- **What needs to be done**: Transcribe nothing but the lines from the one with "(352, 176) = (432, 152): brown" to the end of the entries, both included, keeping each exact and leaving every picture out.

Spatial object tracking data
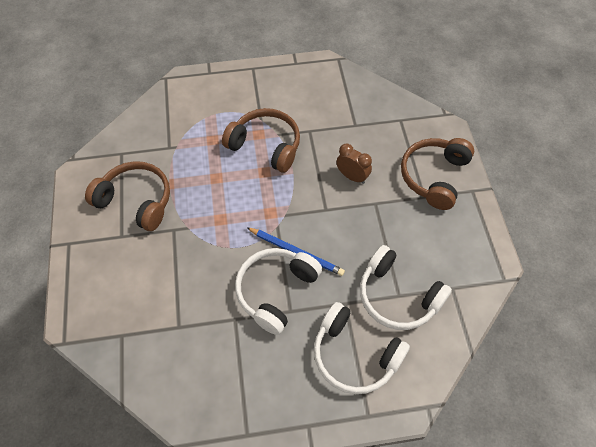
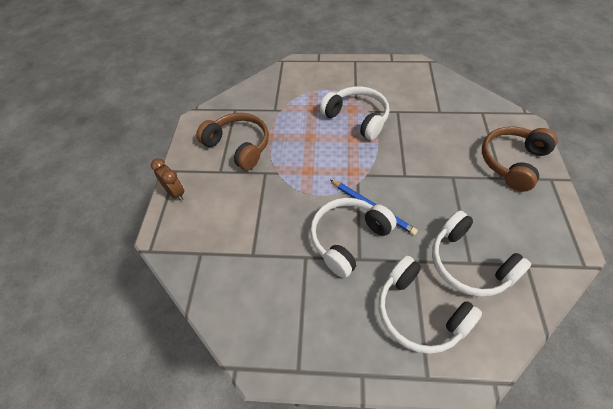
camera: 15 degrees right, 5 degrees down
(266, 145) = (357, 118): brown headphones -> white headphones
(352, 176) = (432, 152): brown clock -> brown clock (175, 193)

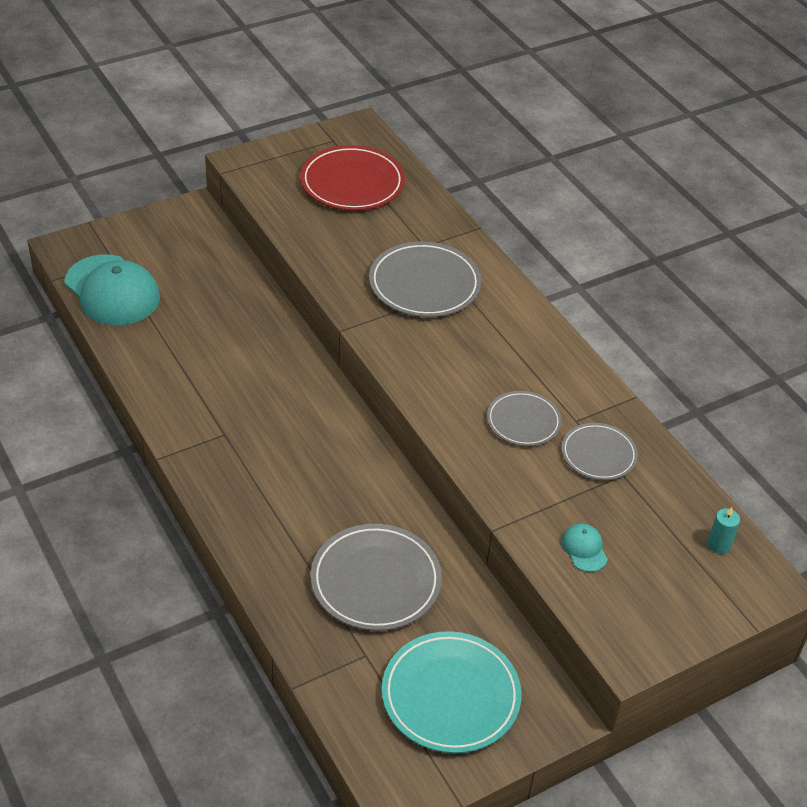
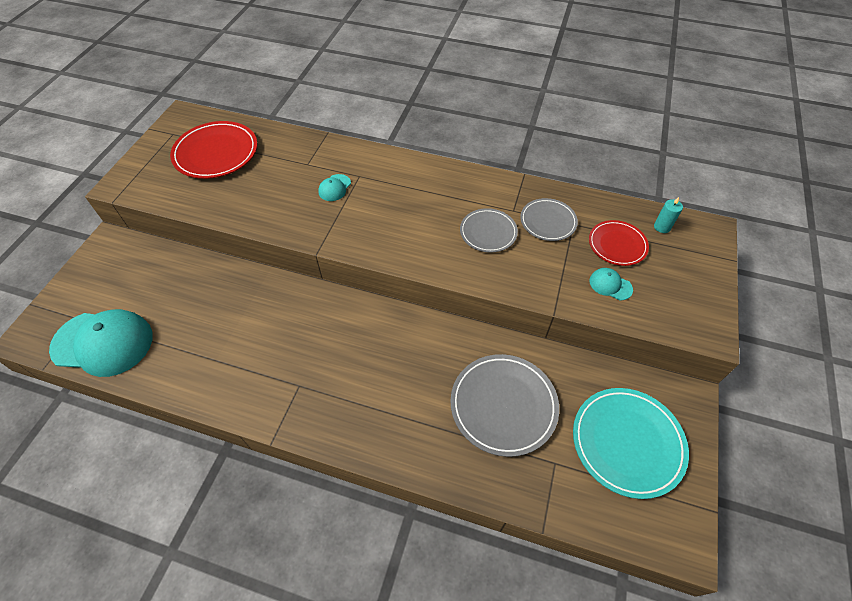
camera: 40 degrees left, 10 degrees up
(424, 284) = (334, 188): grey plate -> turquoise cap
(643, 524) = (617, 245): none -> red plate

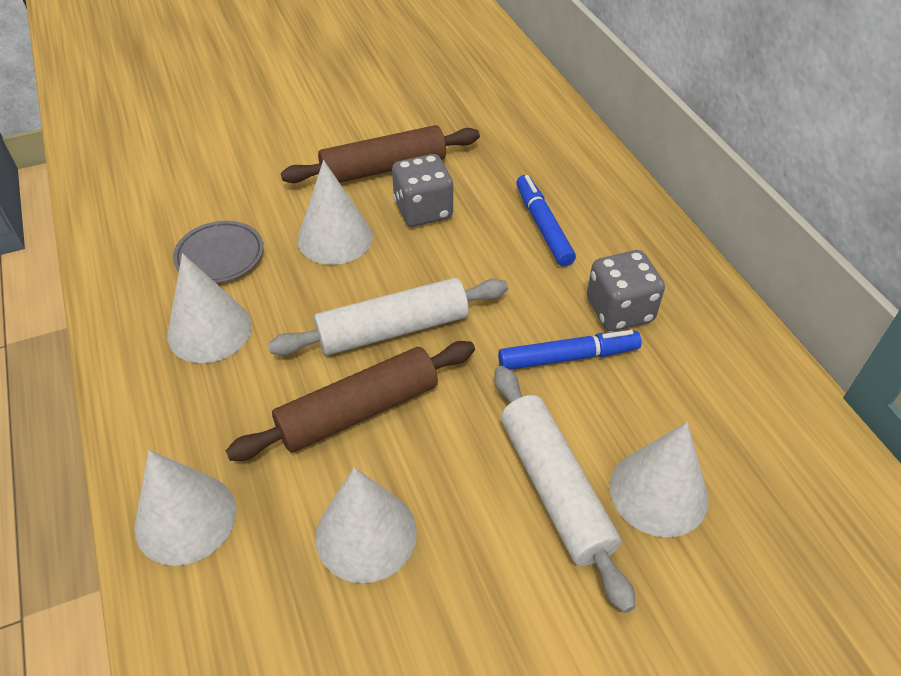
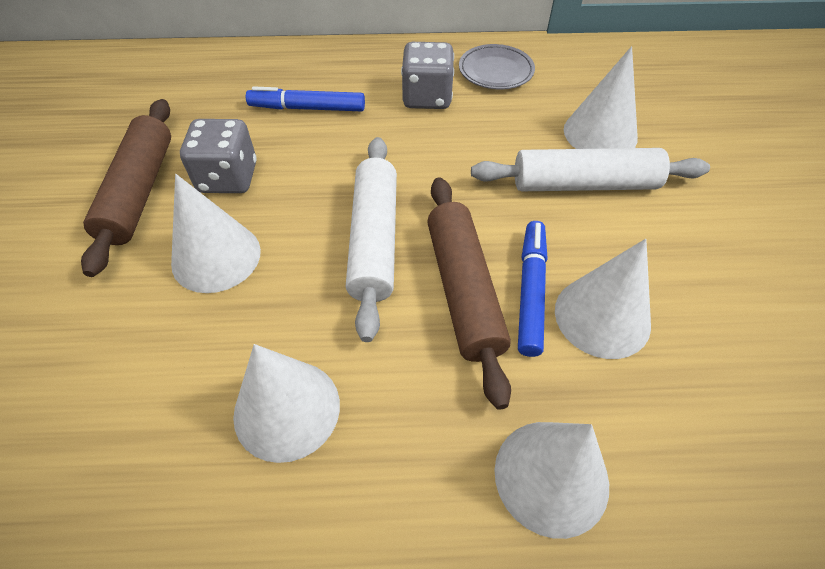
camera: 70 degrees left, 5 degrees up
(220, 256) = (166, 377): grey plate -> grey plate (495, 71)
(568, 357) = (461, 138): blue marker -> blue marker (531, 291)

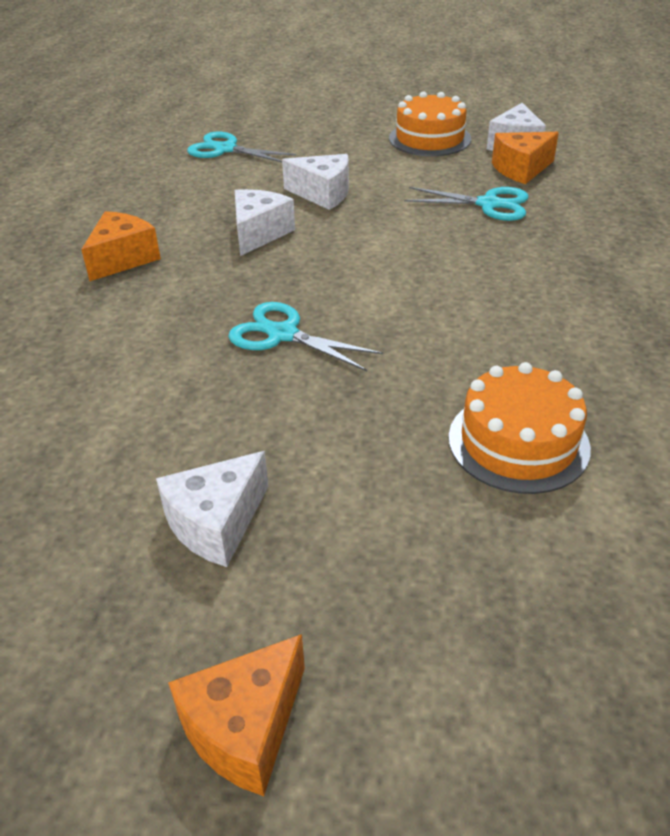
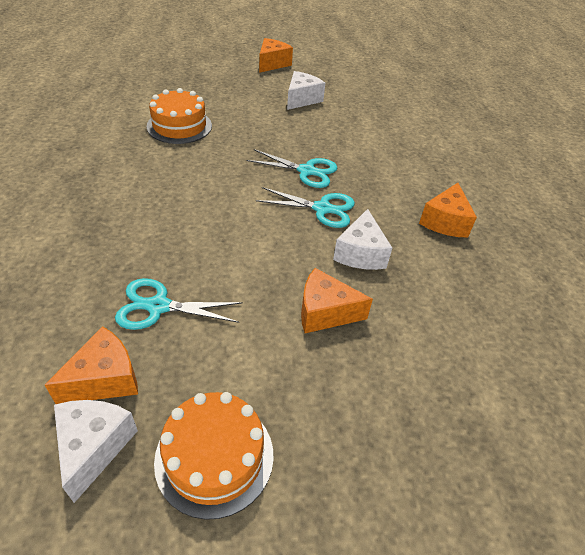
camera: 165 degrees right, 5 degrees up
(225, 149) = (473, 398): turquoise scissors -> turquoise scissors (322, 208)
(323, 194) = (325, 312): white cheese -> orange cheese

- **Task answer**:
(352, 176) = (432, 152): brown clock -> brown clock (175, 193)

camera: 40 degrees left, 10 degrees up
(424, 284) = (334, 188): grey plate -> turquoise cap
(643, 524) = (617, 245): none -> red plate

camera: 70 degrees left, 5 degrees up
(220, 256) = (166, 377): grey plate -> grey plate (495, 71)
(568, 357) = (461, 138): blue marker -> blue marker (531, 291)

camera: 165 degrees right, 5 degrees up
(225, 149) = (473, 398): turquoise scissors -> turquoise scissors (322, 208)
(323, 194) = (325, 312): white cheese -> orange cheese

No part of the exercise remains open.